Directions for this task. Please copy, exactly as they appear below, the lines from the one containing "blue truck: 1 -> 0" through the one containing "grey trophy: 1 -> 2".

Material for this task.

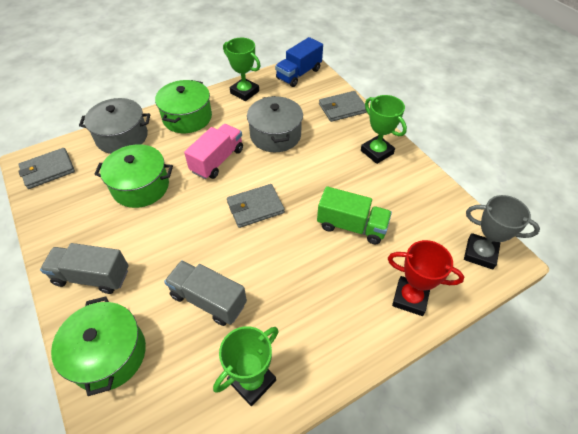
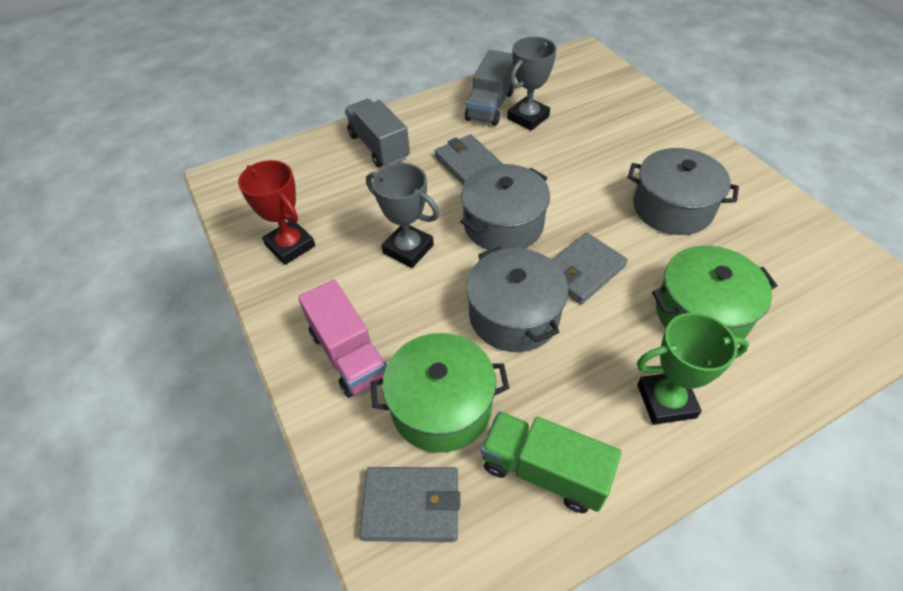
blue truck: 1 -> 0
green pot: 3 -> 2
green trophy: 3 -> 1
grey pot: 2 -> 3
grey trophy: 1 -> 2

...

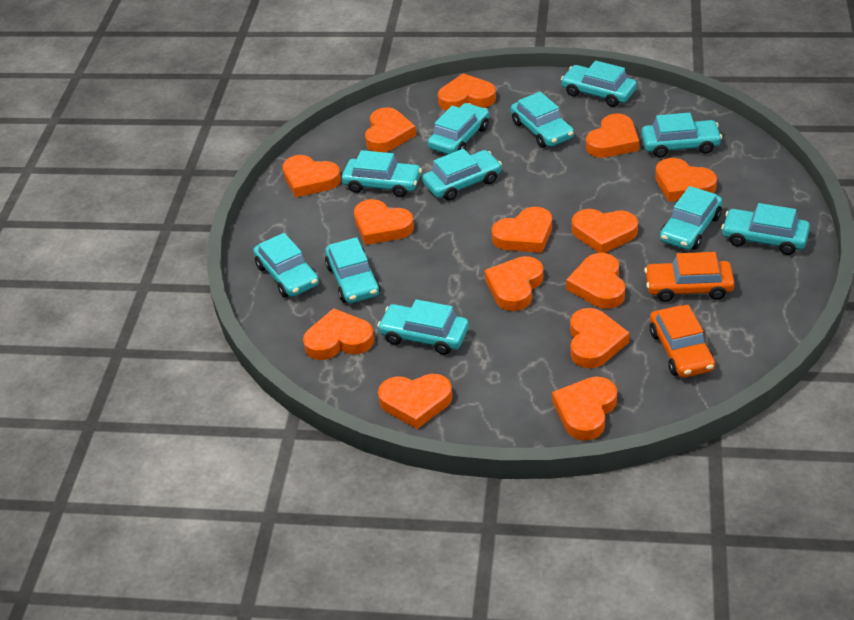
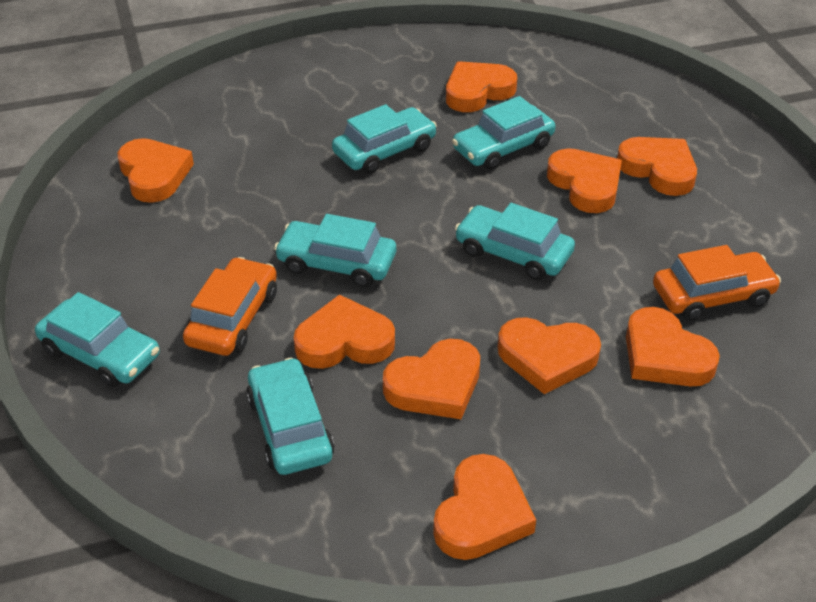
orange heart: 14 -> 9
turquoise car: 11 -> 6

==

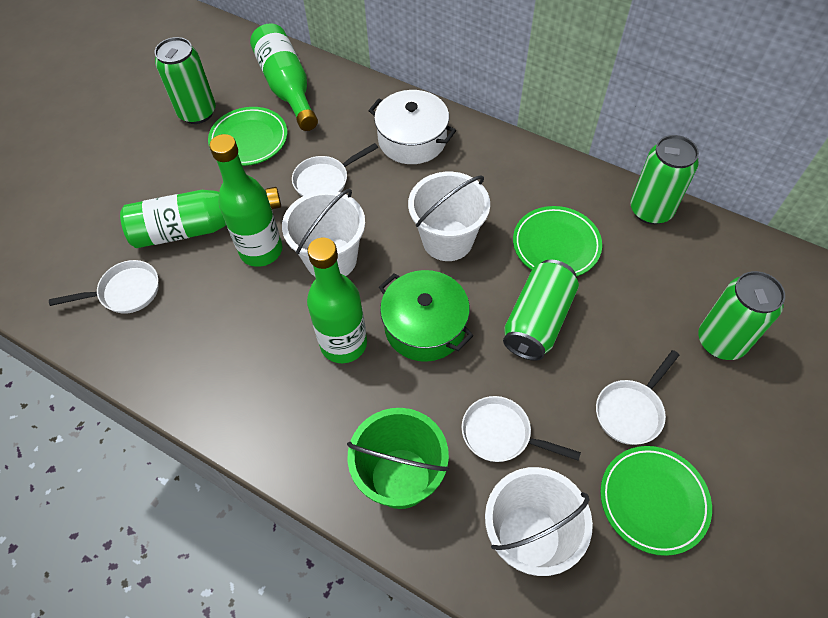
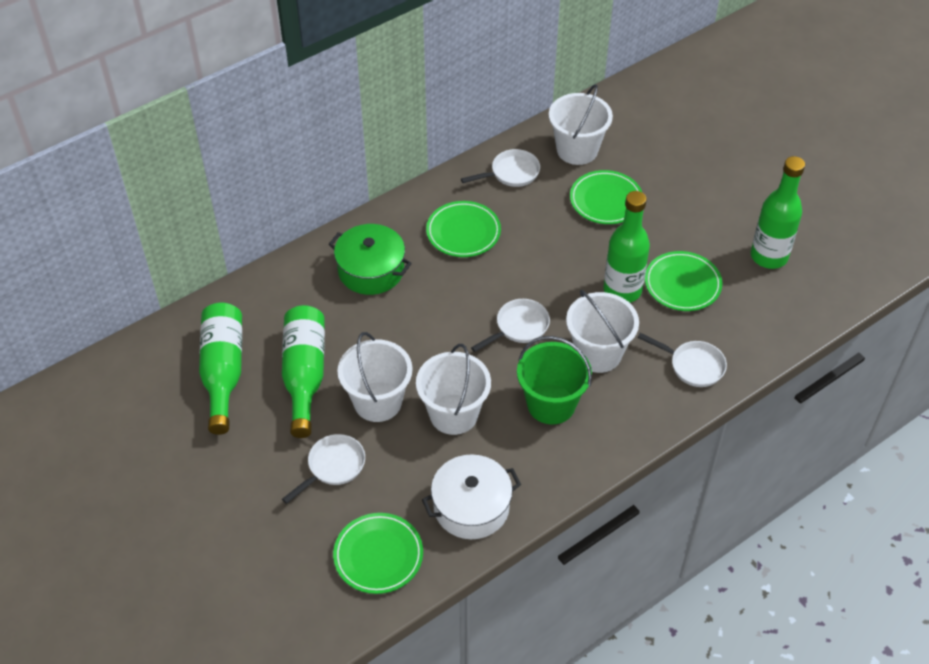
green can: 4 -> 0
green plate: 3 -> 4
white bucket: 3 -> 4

Result.
blue truck: 1 -> 0
green pot: 3 -> 2
green trophy: 3 -> 1
grey pot: 2 -> 3
grey trophy: 1 -> 2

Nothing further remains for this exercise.